* PROVIDED MATERIAL
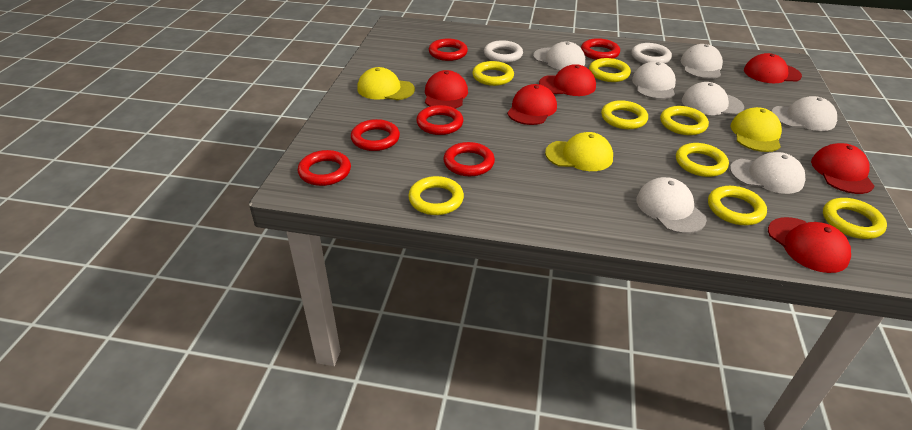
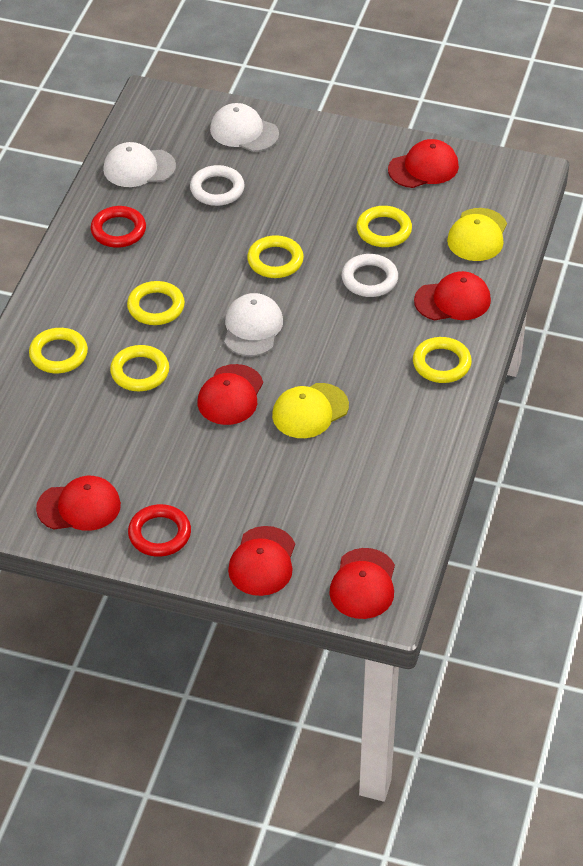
red ring: 6 -> 2
white cap: 7 -> 3
yellow cap: 3 -> 2
yellow ring: 8 -> 6

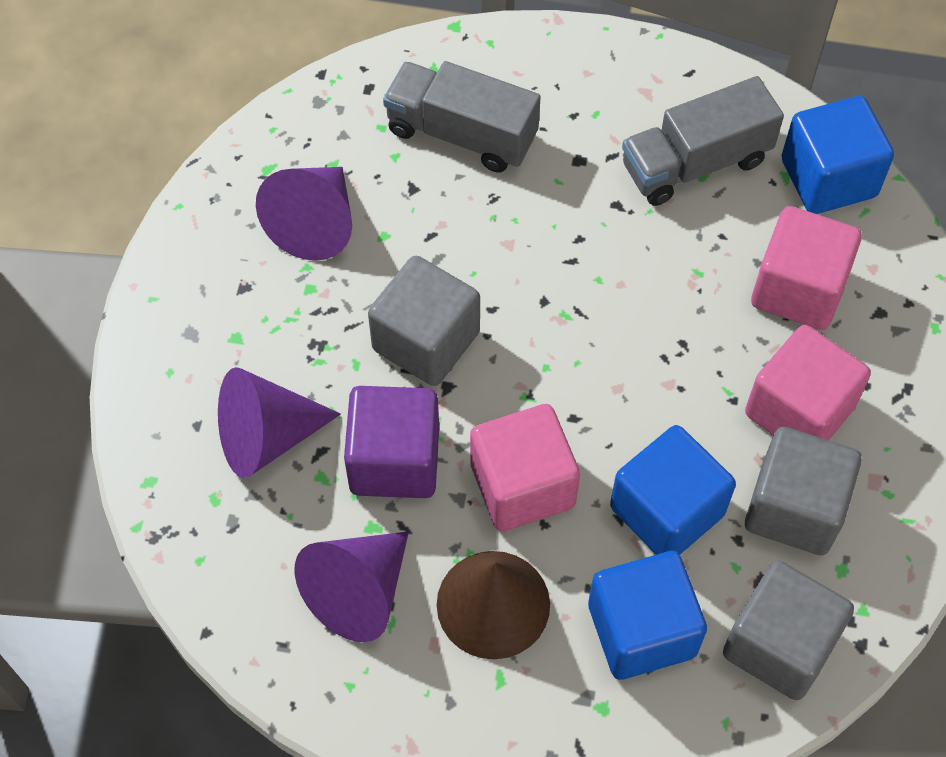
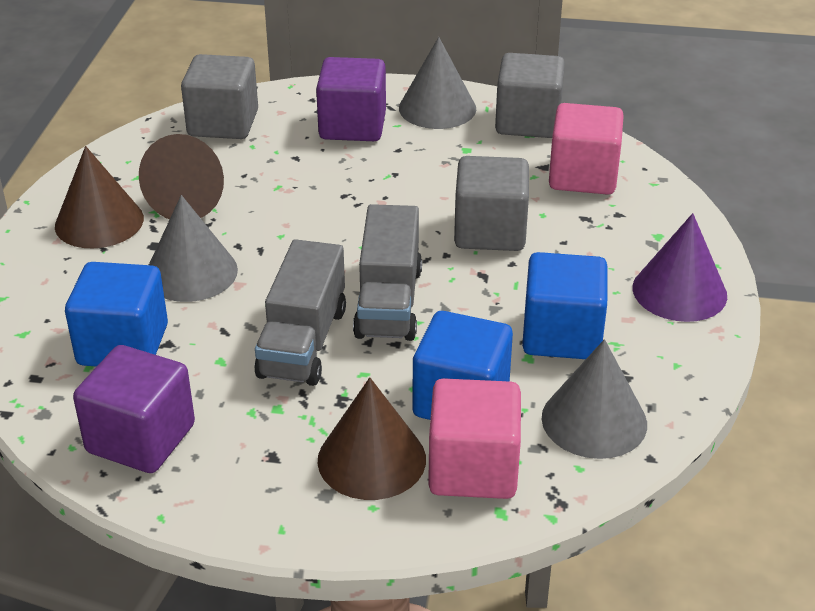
brown cone: 1 -> 3
grey cone: 0 -> 3
pink cube: 3 -> 2
purple cone: 3 -> 1
purple cube: 1 -> 2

* TASK GOAL
Your response should be the exact lines running from the one with "grey cone: 0 -> 3" to the final line of the material above.

* RESPONSE
grey cone: 0 -> 3
pink cube: 3 -> 2
purple cone: 3 -> 1
purple cube: 1 -> 2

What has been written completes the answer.